[Data provided — start]

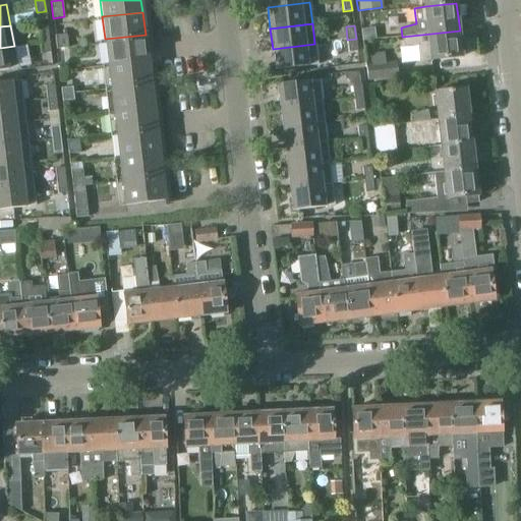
[(38,29),(40,42),(49,41),(47,27),(38,29)]
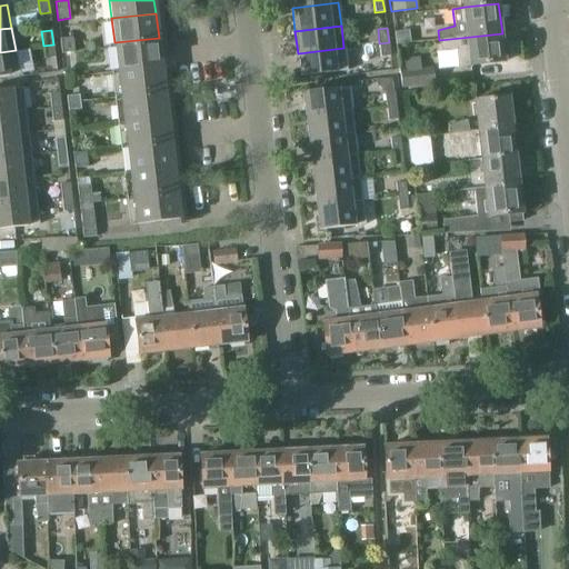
[(409,30),(395,31),(397,43),(410,41),(409,30)]
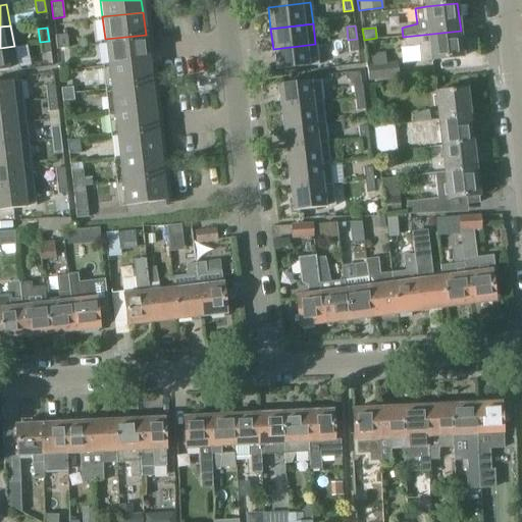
[(420,62),(432,60),(463,57),(461,31),(403,37),(404,46),(419,46),(420,62)]
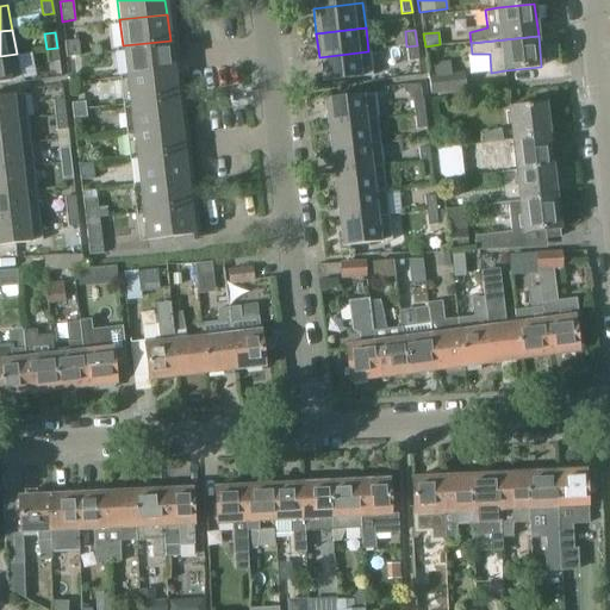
[(75,41),(64,42),(67,57),(75,56),(80,56),(78,41),(75,41)]
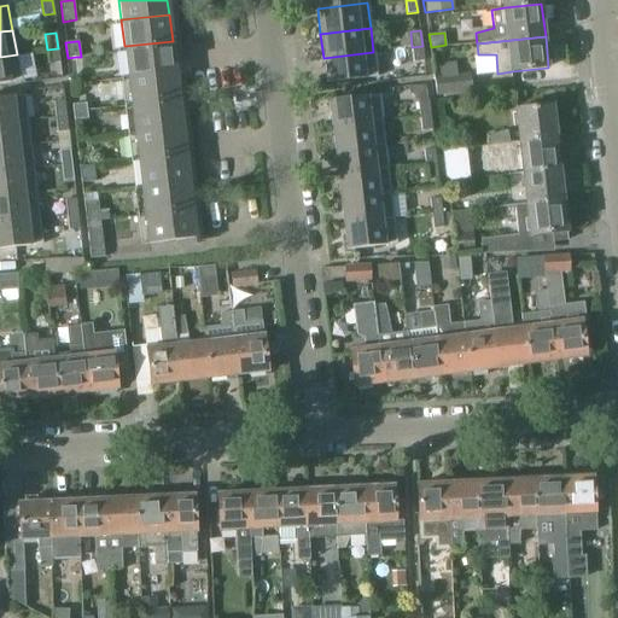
[(128,75),(175,70),(173,41),(124,46),(128,75)]
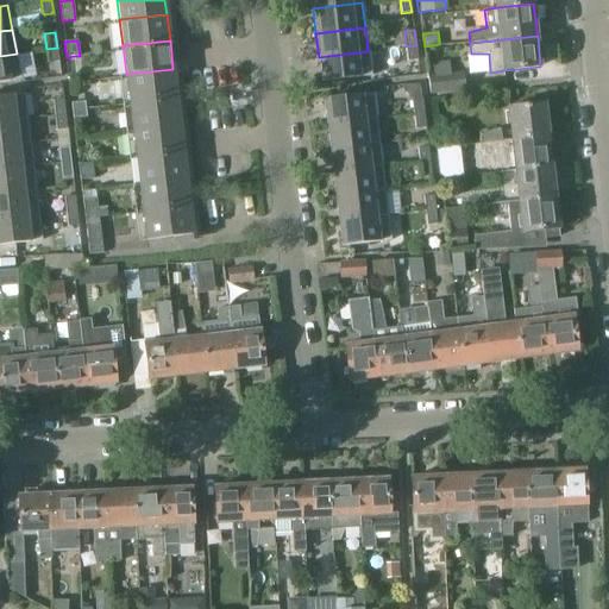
[(407,62),(418,61),(416,45),(406,46),(407,62)]
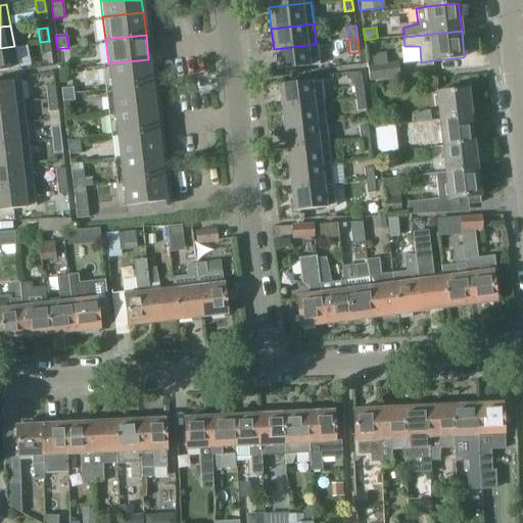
[(42,54),(50,53),(49,41),(40,42),(42,54)]
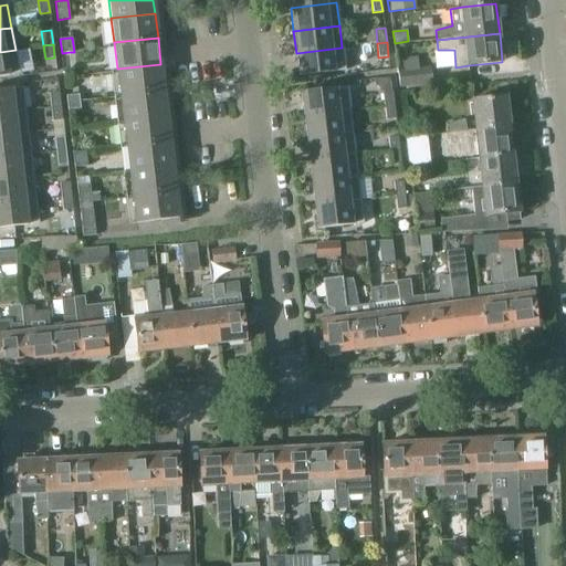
[(300,76),(334,72),(345,71),(342,48),(296,53),(300,76)]
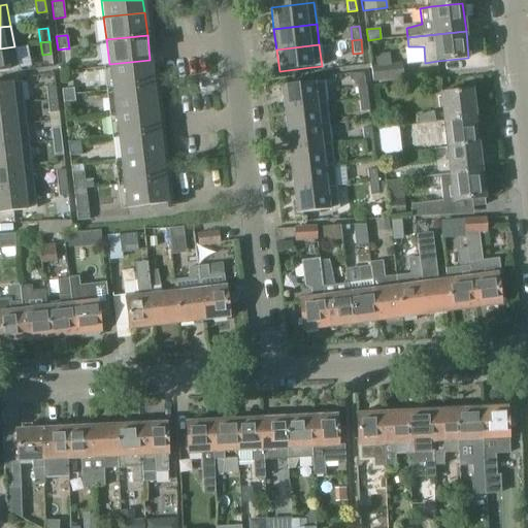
[(0,71),(19,68),(14,46),(0,48),(0,71)]
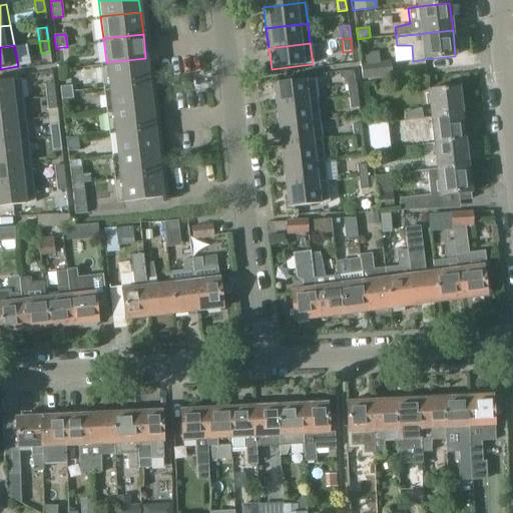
[(148,80),(148,79),(145,58),(106,62),(109,85),(148,80)]
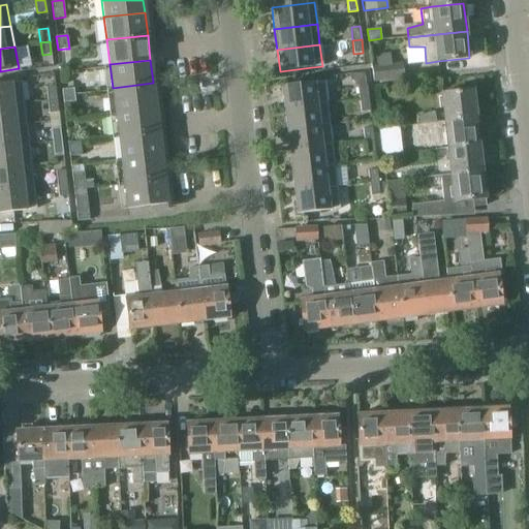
[(377,81),(403,78),(401,63),(375,66),(377,81)]
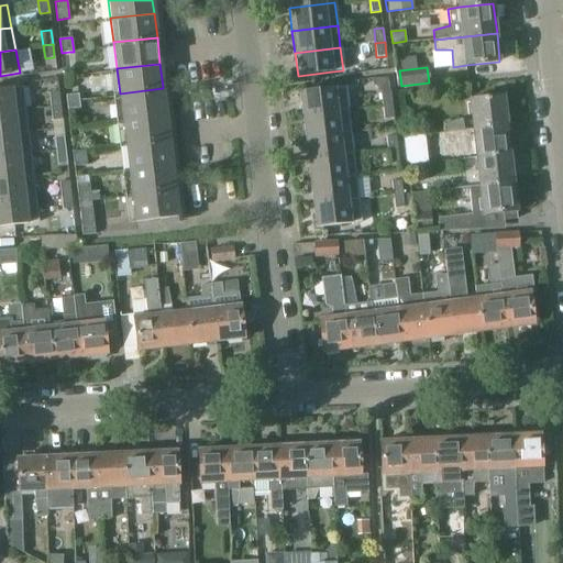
[(0,89),(0,113),(25,111),(22,87),(0,89)]
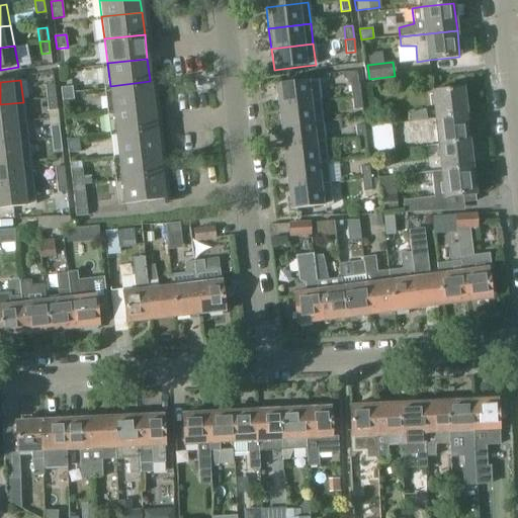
[(112,109),(153,105),(151,86),(156,85),(155,80),(150,80),(150,81),(110,86),(112,109)]
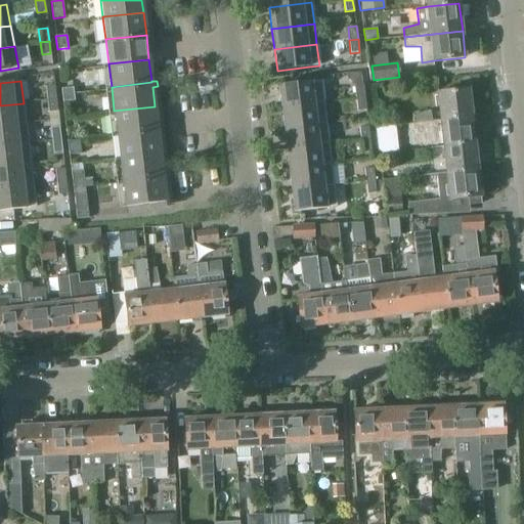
[(322,101),(320,81),(310,82),(278,86),(281,106),(322,101)]
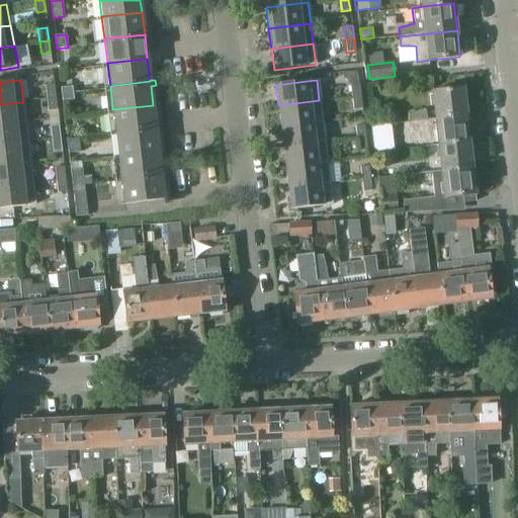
[(351,97),(360,96),(359,84),(350,85),(351,97)]
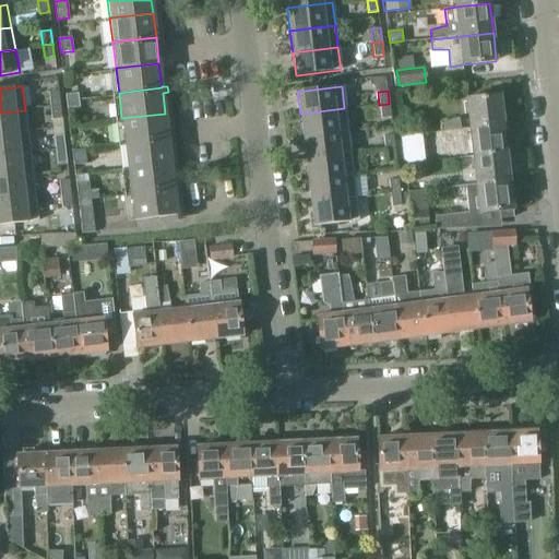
[(49,93),(50,106),(60,105),(58,92),(49,93)]
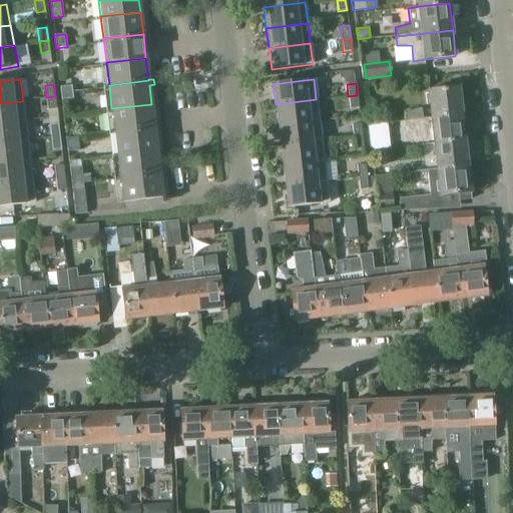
[(63,86),(60,87),(62,100),(63,100),(73,99),(72,85),(63,86)]
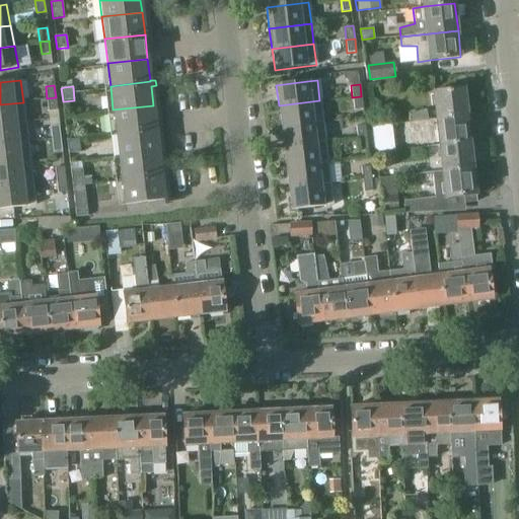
[(464,89),(434,92),(437,120),(467,117),(464,89)]
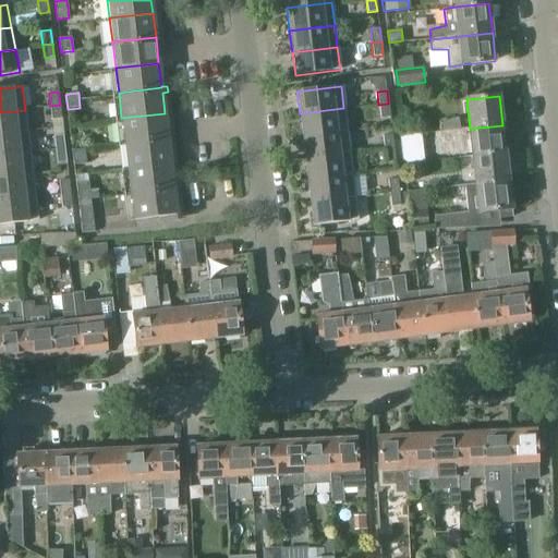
[(380,119),(389,118),(388,104),(378,105),(380,119)]
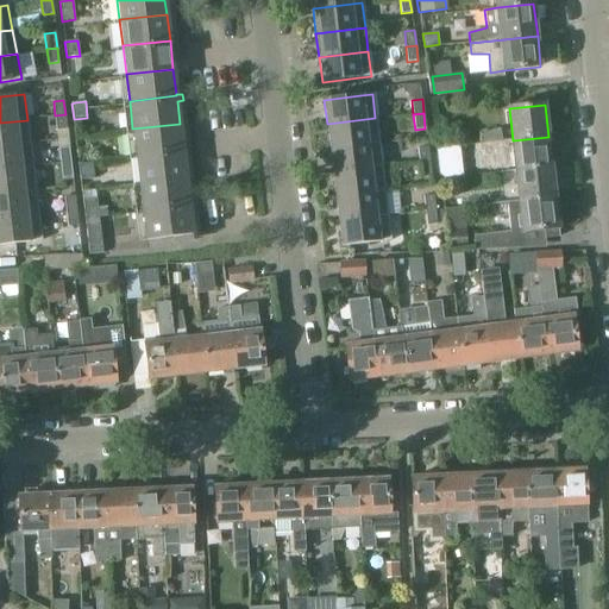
[(57,131),(67,130),(66,114),(55,115),(57,131)]
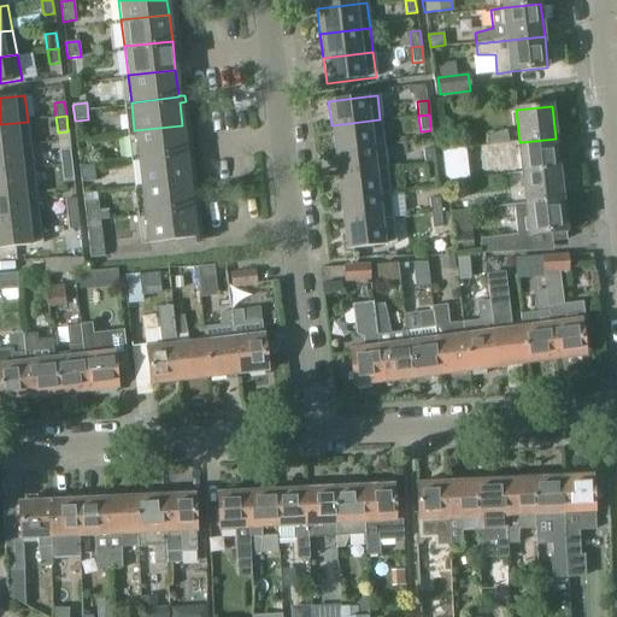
[(334,151),(383,145),(380,119),(331,125),(334,151)]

[Data provided — finish]

→ Written task
Please repeat all of the data exactly as it stands, leaving the pictures out.

→ Solution for this exercise
[(38,29),(40,42),(49,41),(47,27),(38,29)]
[(409,30),(395,31),(397,43),(410,41),(409,30)]
[(420,62),(432,60),(463,57),(461,31),(403,37),(404,46),(419,46),(420,62)]
[(75,41),(64,42),(67,57),(75,56),(80,56),(78,41),(75,41)]
[(128,75),(175,70),(173,41),(124,46),(128,75)]
[(407,62),(418,61),(416,45),(406,46),(407,62)]
[(42,54),(50,53),(49,41),(40,42),(42,54)]
[(300,76),(334,72),(345,71),(342,48),(296,53),(300,76)]
[(0,71),(19,68),(14,46),(0,48),(0,71)]
[(148,80),(148,79),(145,58),(106,62),(109,85),(148,80)]
[(377,81),(403,78),(401,63),(375,66),(377,81)]
[(0,89),(0,113),(25,111),(22,87),(0,89)]
[(112,109),(153,105),(151,86),(156,85),(155,80),(150,80),(150,81),(110,86),(112,109)]
[(322,101),(320,81),(310,82),(278,86),(281,106),(322,101)]
[(351,97),(360,96),(359,84),(350,85),(351,97)]
[(49,93),(50,106),(60,105),(58,92),(49,93)]
[(63,86),(60,87),(62,100),(63,100),(73,99),(72,85),(63,86)]
[(464,89),(434,92),(437,120),(467,117),(464,89)]
[(380,119),(389,118),(388,104),(378,105),(380,119)]
[(57,131),(67,130),(66,114),(55,115),(57,131)]
[(334,151),(383,145),(380,119),(331,125),(334,151)]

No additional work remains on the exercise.